- _TASK INSTRUCTIONS_: Where the string "pink" occurs in a line of the entries below, copy that line.

- _EXCERPTED DATA_:
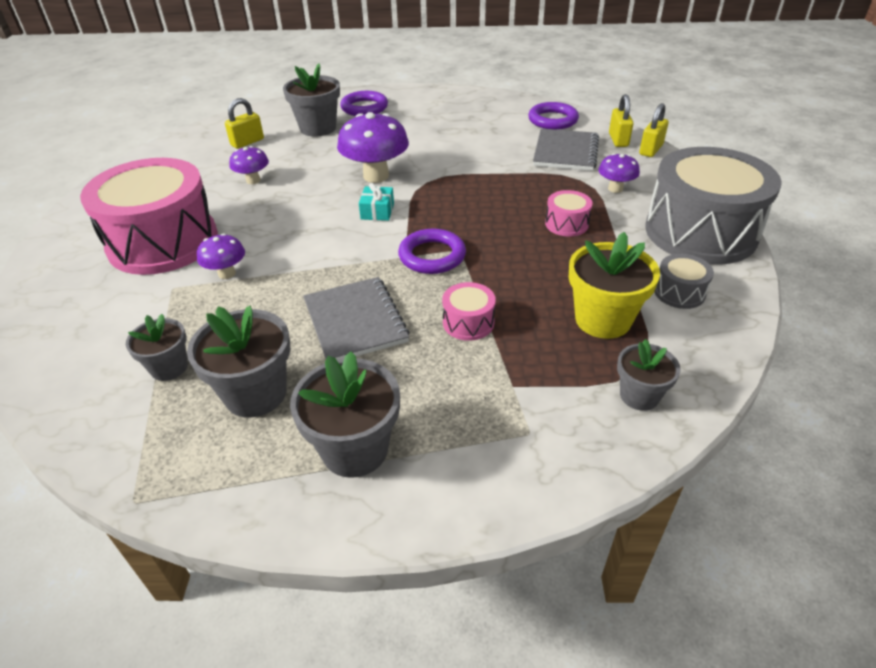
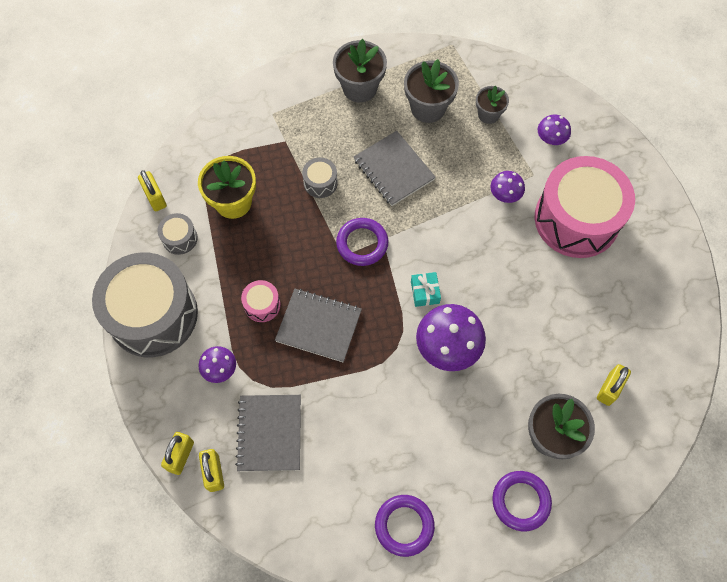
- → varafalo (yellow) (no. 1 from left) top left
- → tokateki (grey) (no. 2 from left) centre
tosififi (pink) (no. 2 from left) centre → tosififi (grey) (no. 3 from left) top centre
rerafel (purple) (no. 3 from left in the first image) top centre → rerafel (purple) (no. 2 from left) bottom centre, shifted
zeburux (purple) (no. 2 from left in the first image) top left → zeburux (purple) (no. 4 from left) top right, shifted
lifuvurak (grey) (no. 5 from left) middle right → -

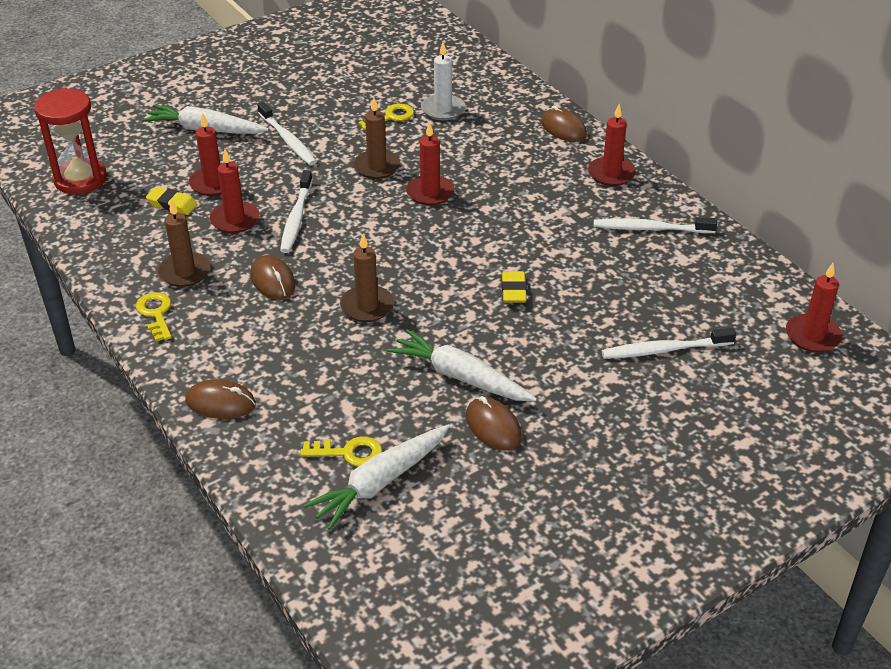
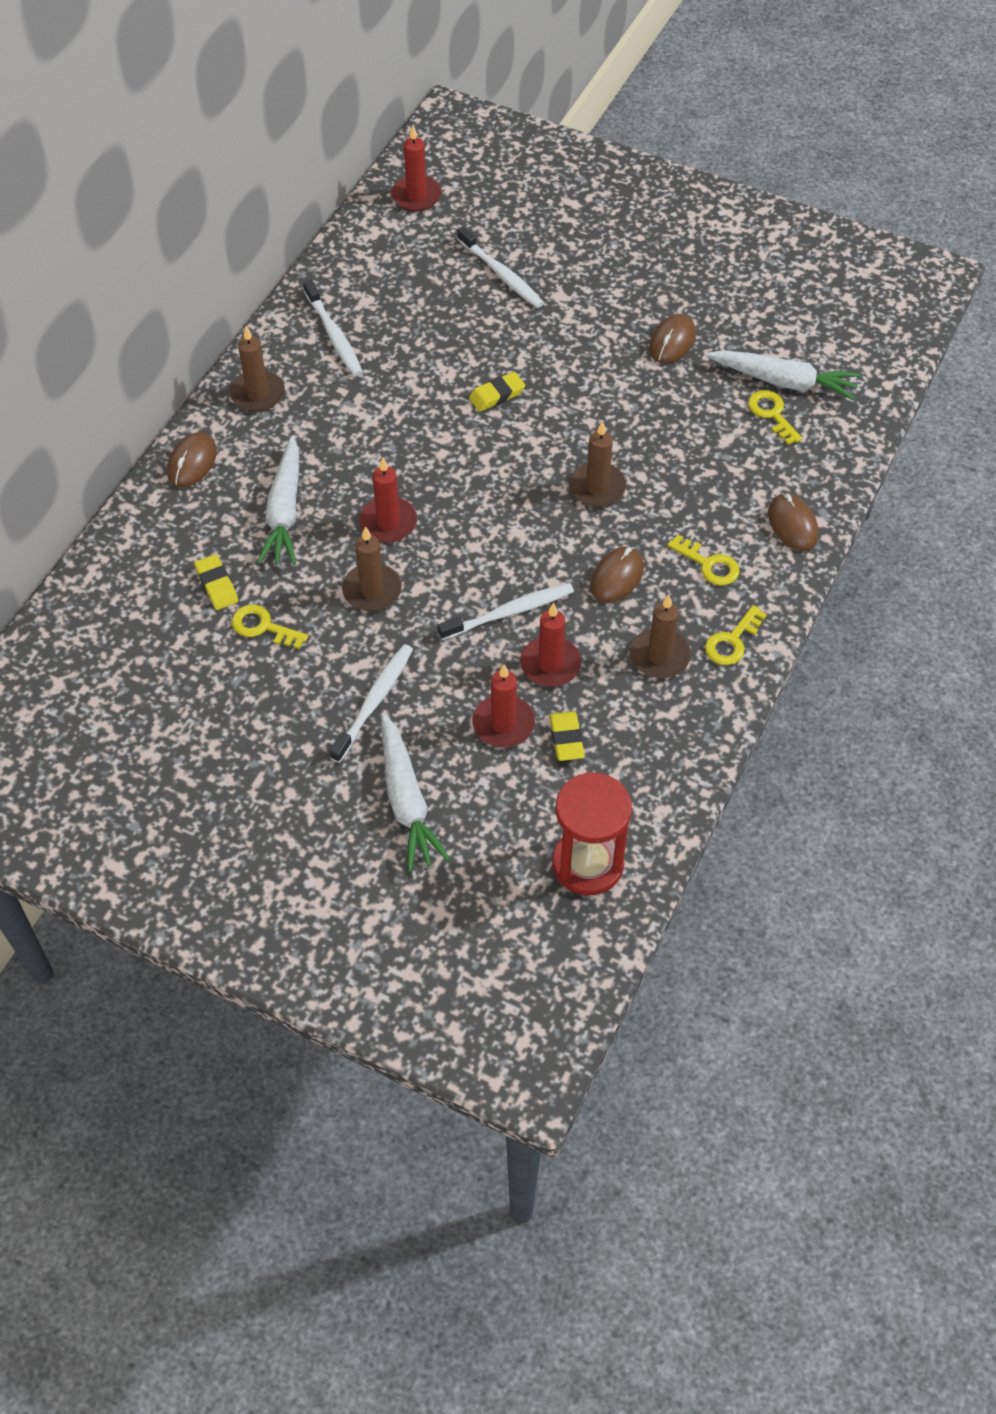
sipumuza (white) top centre → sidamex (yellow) (no. 1 from left) middle left
sipumuza (red) (no. 4 from left) top right → sipumuza (brown) (no. 1 from left) top left
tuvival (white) (no. 3 from left in the first image) centre → tuvival (white) (no. 1 from left) middle left, shifted
- → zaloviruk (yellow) (no. 2 from left) middle right

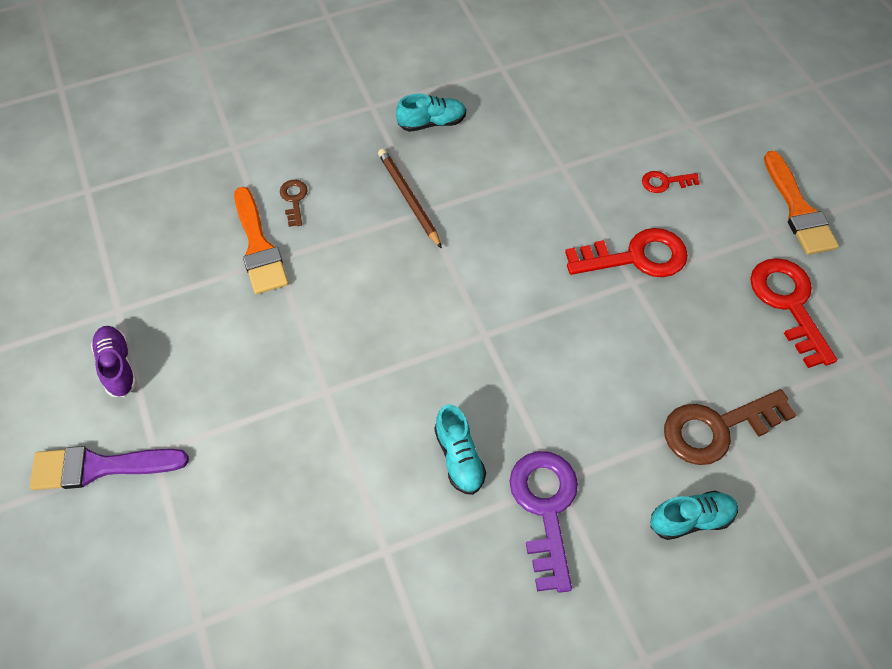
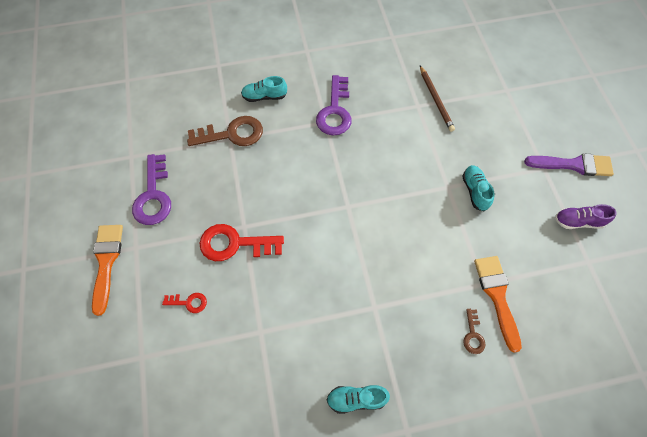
zaloviruk (red) (no. 3 from left) middle right → zaloviruk (purple) (no. 1 from left) middle left
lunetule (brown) top centre → lunetule (brown) top right, shifted
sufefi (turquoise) (no. 2 from left in the first image) bottom centre → sufefi (turquoise) (no. 3 from left) middle right, shifted
sufefi (purple) middle left → sufefi (purple) middle right, 105 degrees clockwise

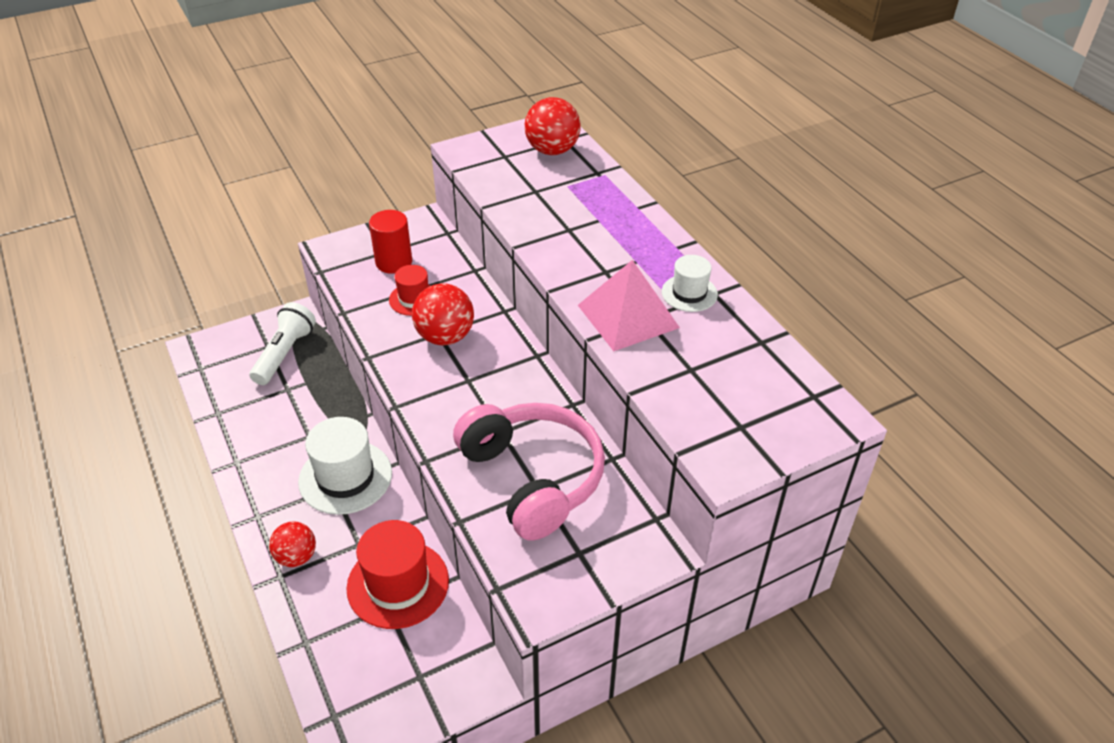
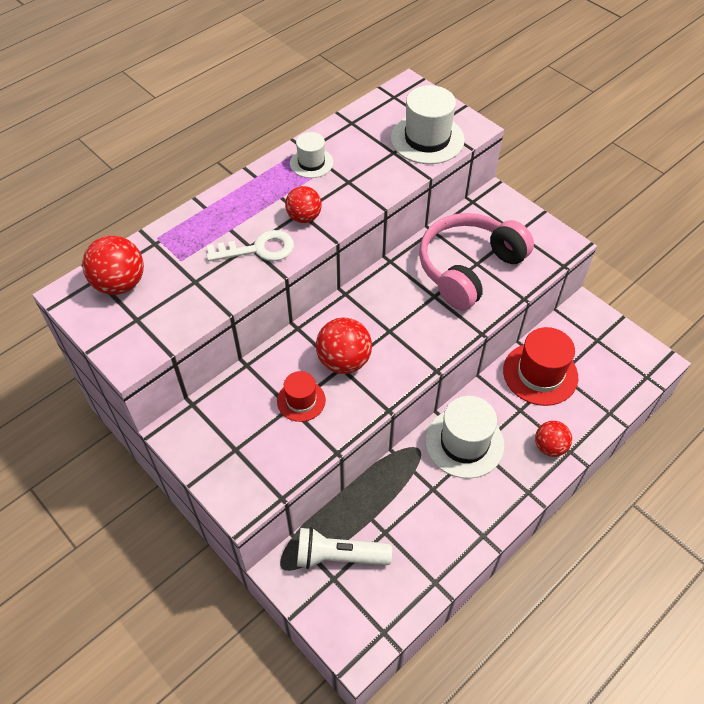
- → zaloviruk (white) centre
- → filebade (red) (no. 2 from left) top centre
- → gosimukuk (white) (no. 2 from left) top centre
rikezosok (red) top centre → -
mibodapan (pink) centre → -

- _WRITTEN SOLUTION_:
tosififi (pink) (no. 2 from left) centre → tosififi (grey) (no. 3 from left) top centre
mibodapan (pink) centre → -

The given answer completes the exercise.